** DATASET **
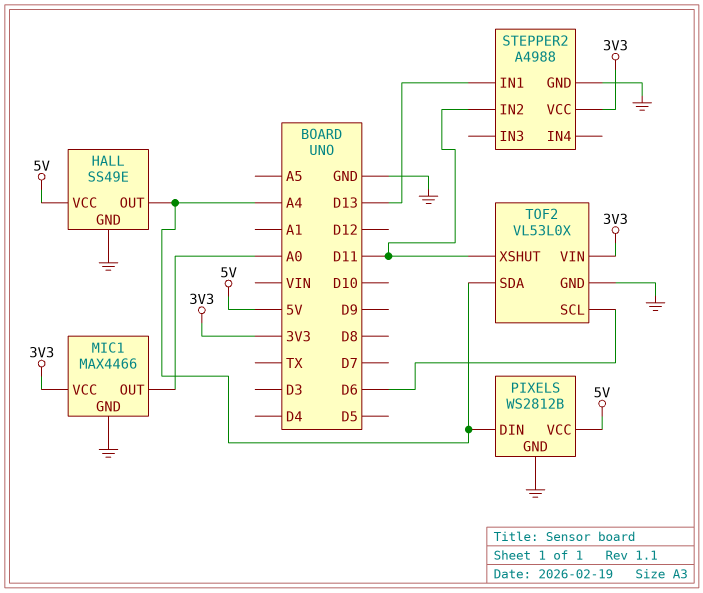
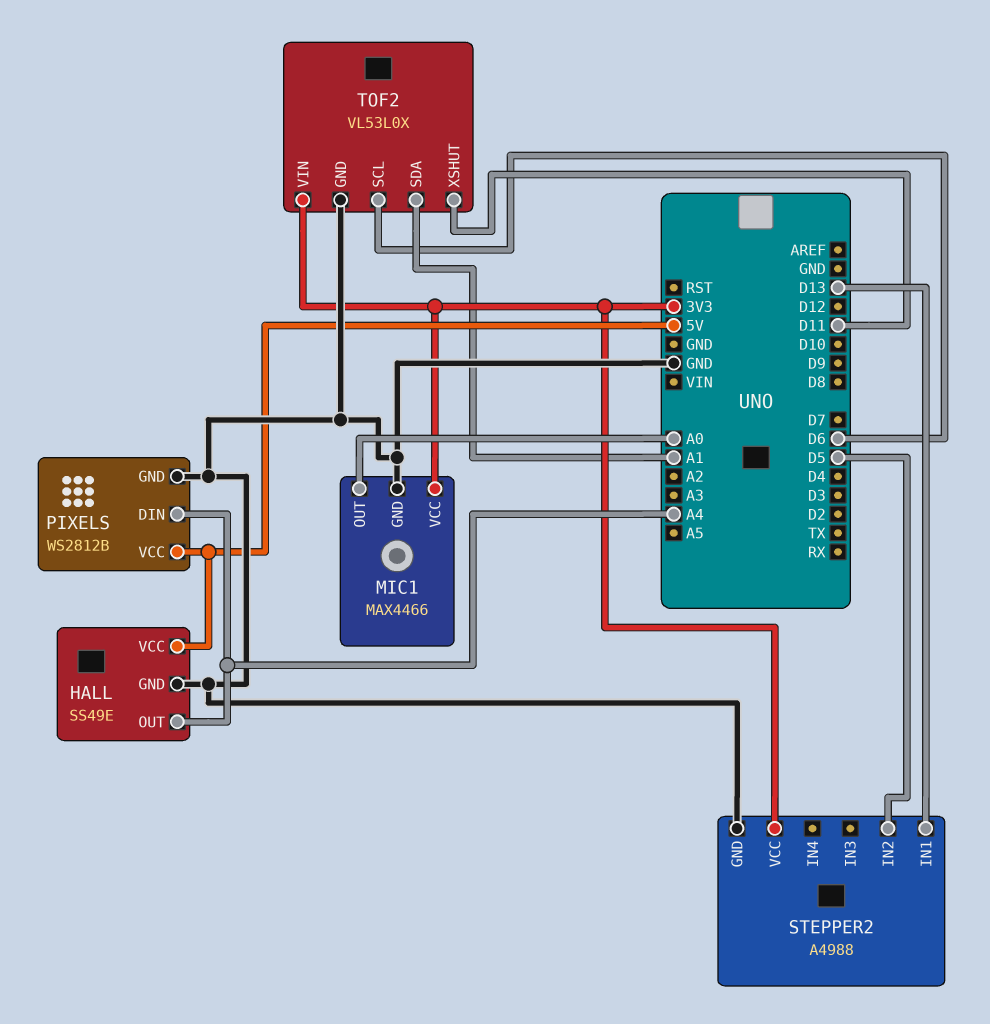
STEPPER2 pin IN2: D11 -> D5
TOF2 pin SDA: A4 -> A1

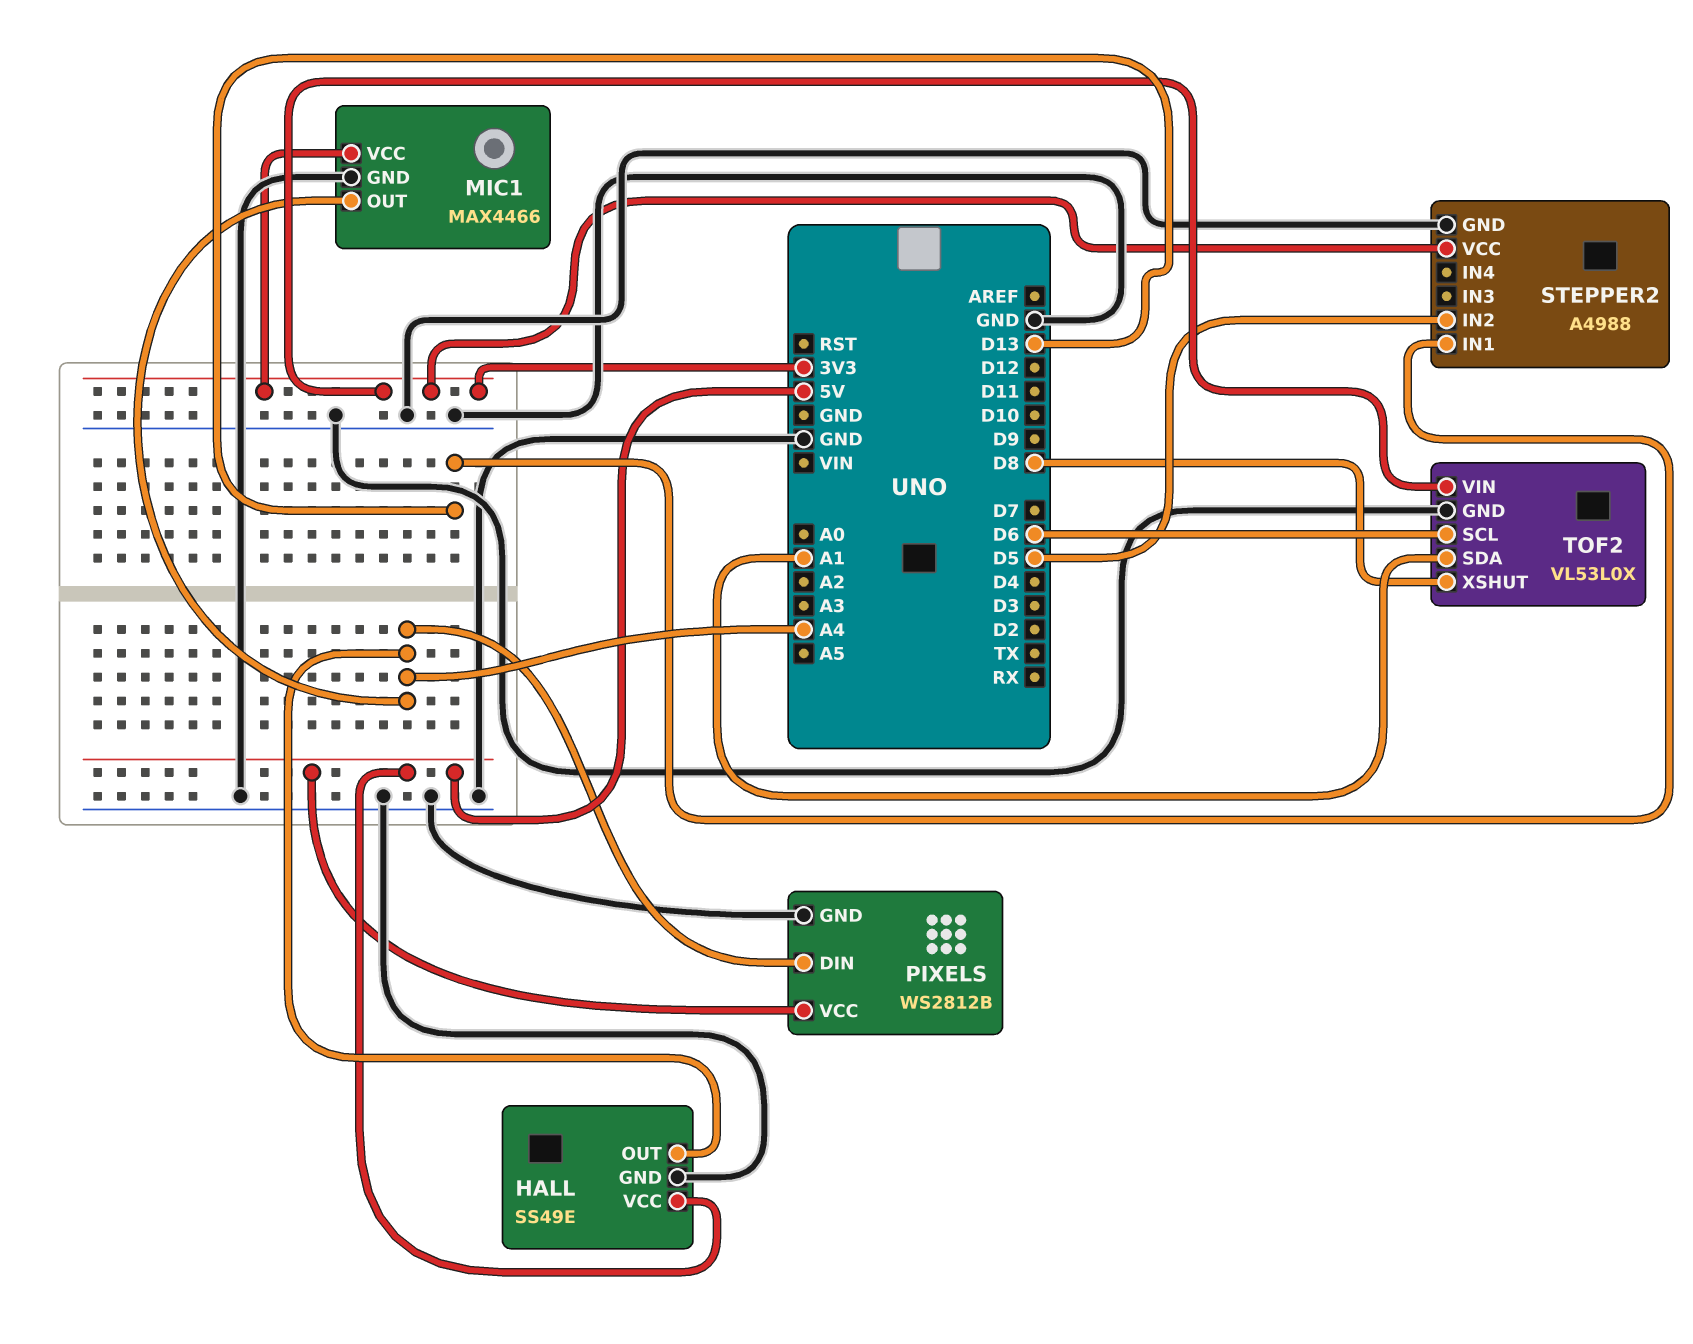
MIC1 pin OUT: A0 -> A4
TOF2 pin XSHUT: D11 -> D8

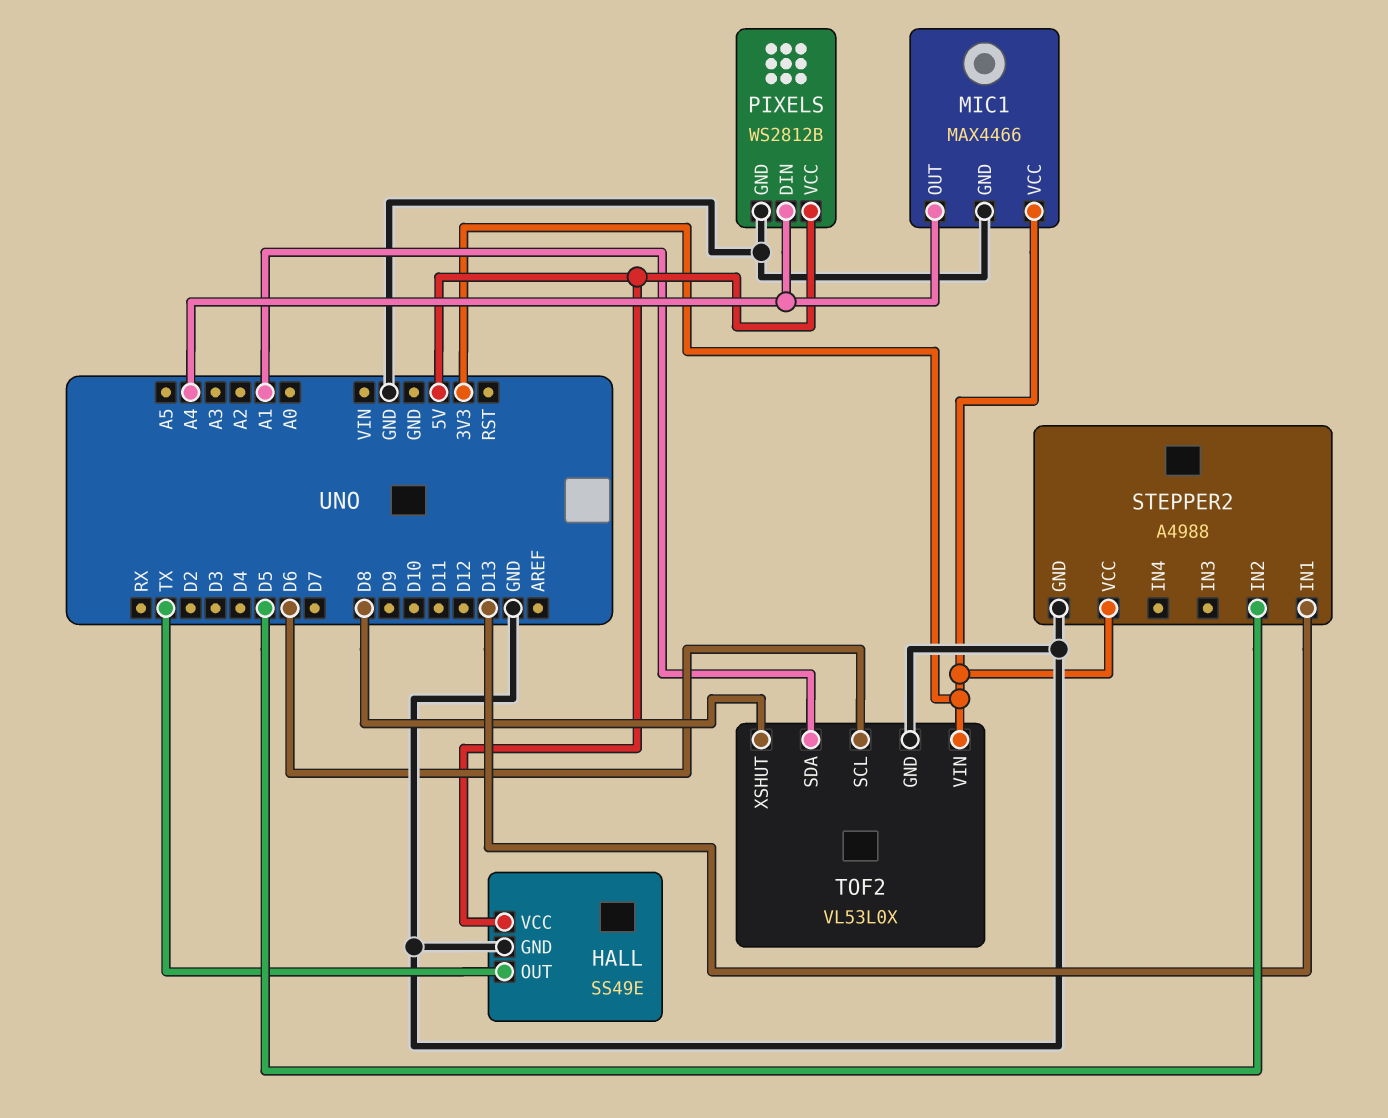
HALL pin OUT: A4 -> TX

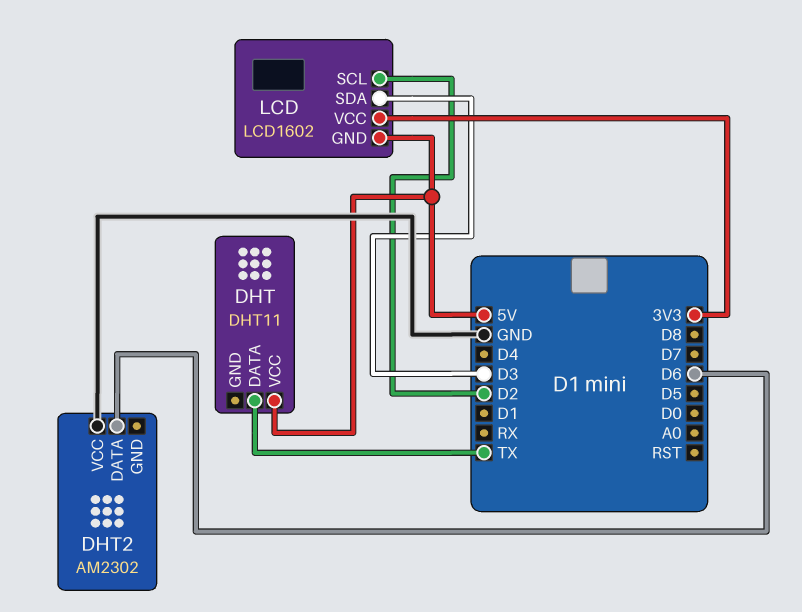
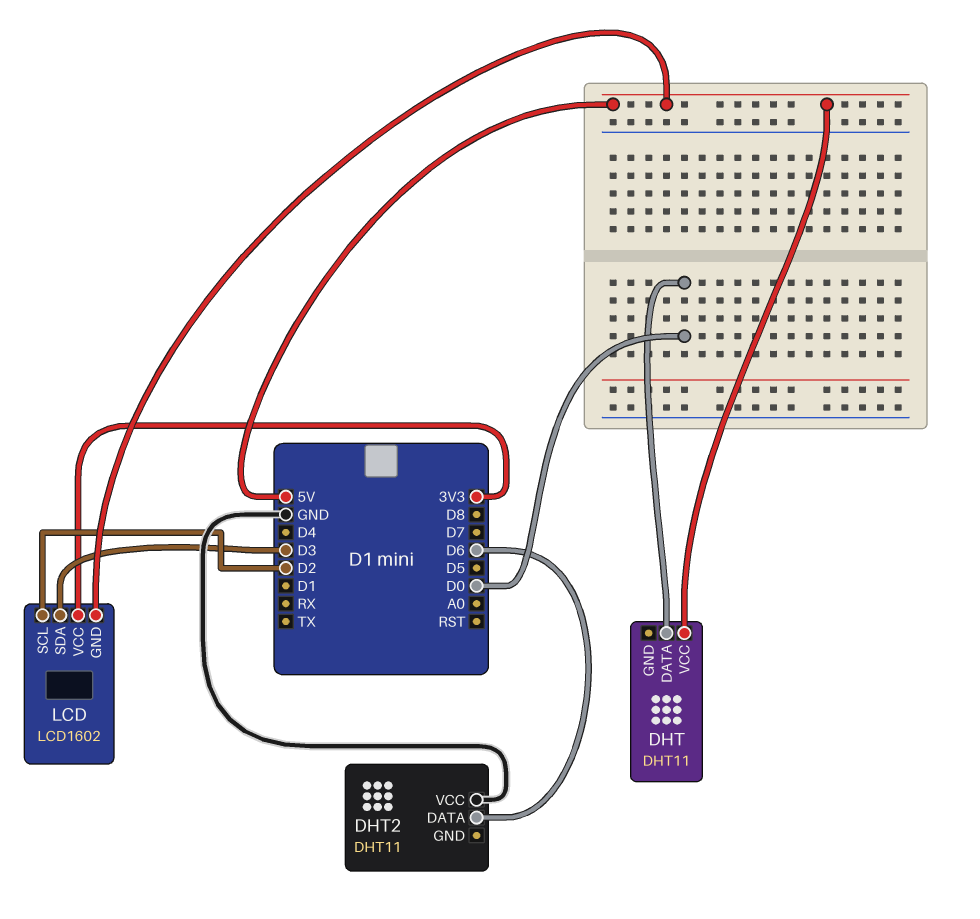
DHT pin DATA: TX -> D0
DHT2: AM2302 -> DHT11

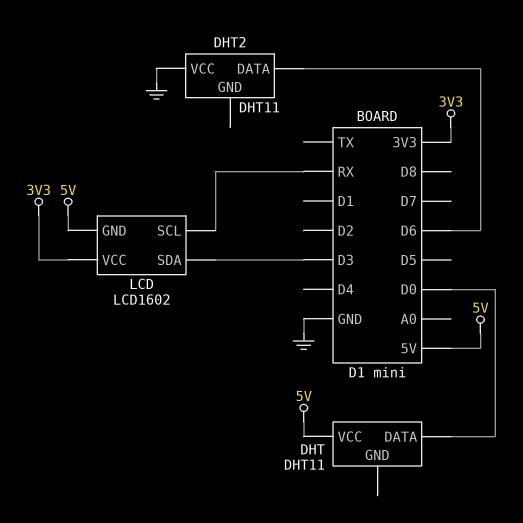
LCD pin SCL: D2 -> RX

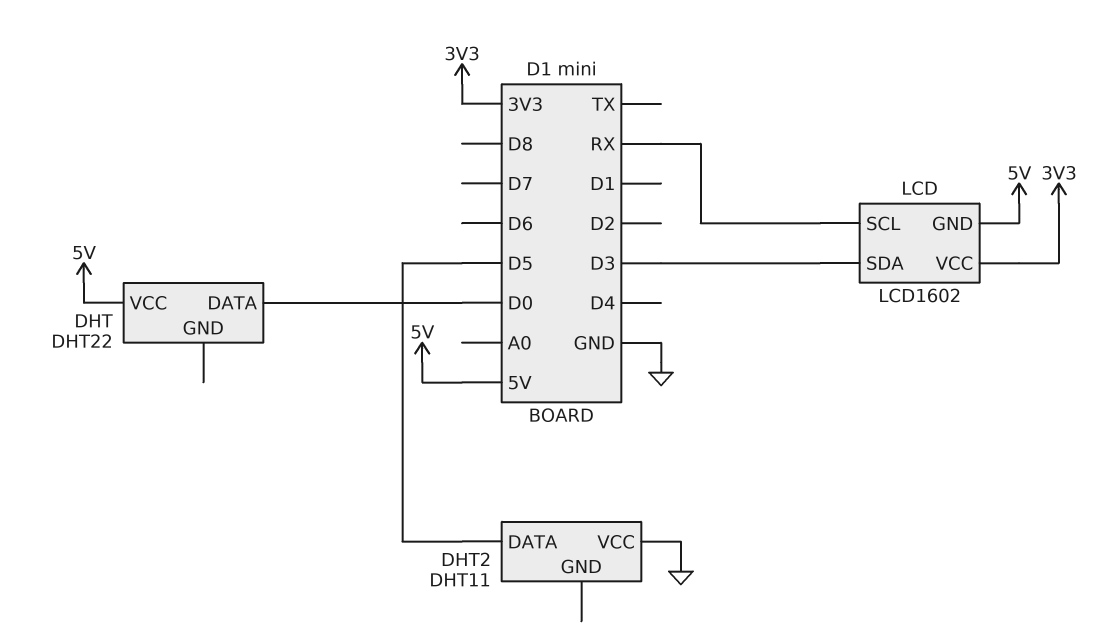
DHT: DHT11 -> DHT22
DHT2 pin DATA: D6 -> D5

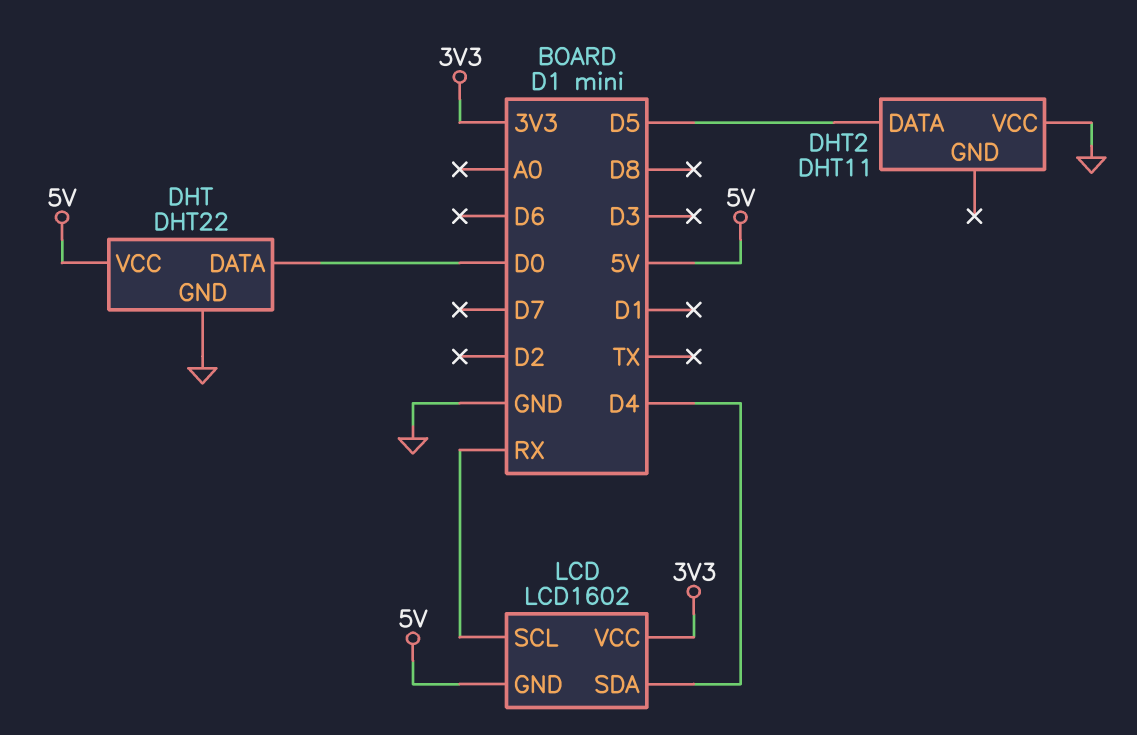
DHT pin GND: none -> GND
LCD pin SDA: D3 -> D4

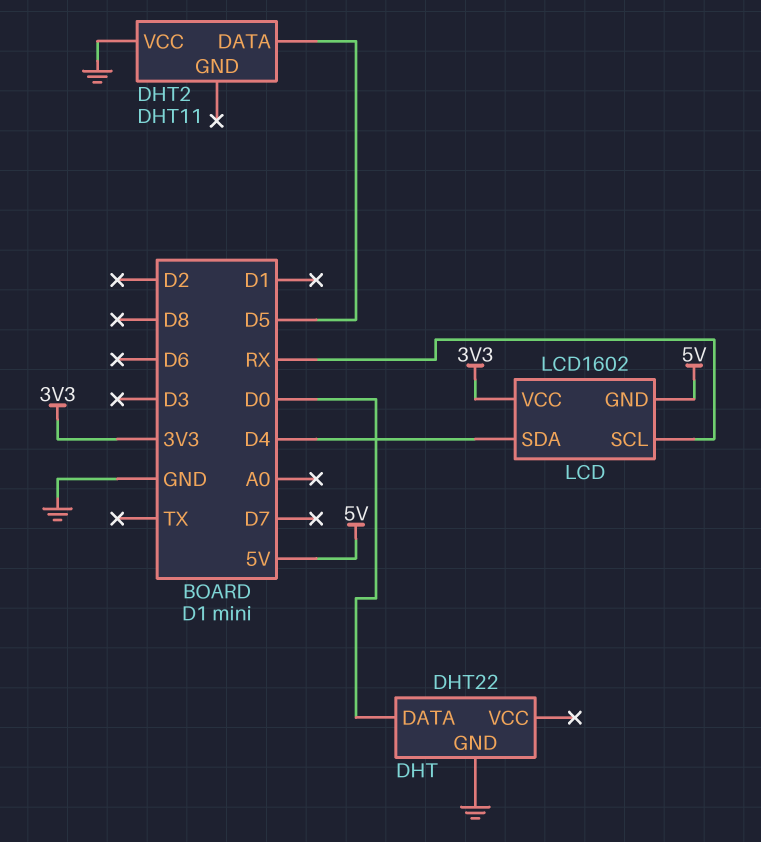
DHT pin VCC: 5V -> none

** ACTIVITY **
From the first line to the last, give the data again exactly, but without pictures.

** WRITTEN RESPONSE **
STEPPER2 pin IN2: D11 -> D5
TOF2 pin SDA: A4 -> A1

MIC1 pin OUT: A0 -> A4
TOF2 pin XSHUT: D11 -> D8

HALL pin OUT: A4 -> TX

DHT pin DATA: TX -> D0
DHT2: AM2302 -> DHT11

LCD pin SCL: D2 -> RX

DHT: DHT11 -> DHT22
DHT2 pin DATA: D6 -> D5

DHT pin GND: none -> GND
LCD pin SDA: D3 -> D4

DHT pin VCC: 5V -> none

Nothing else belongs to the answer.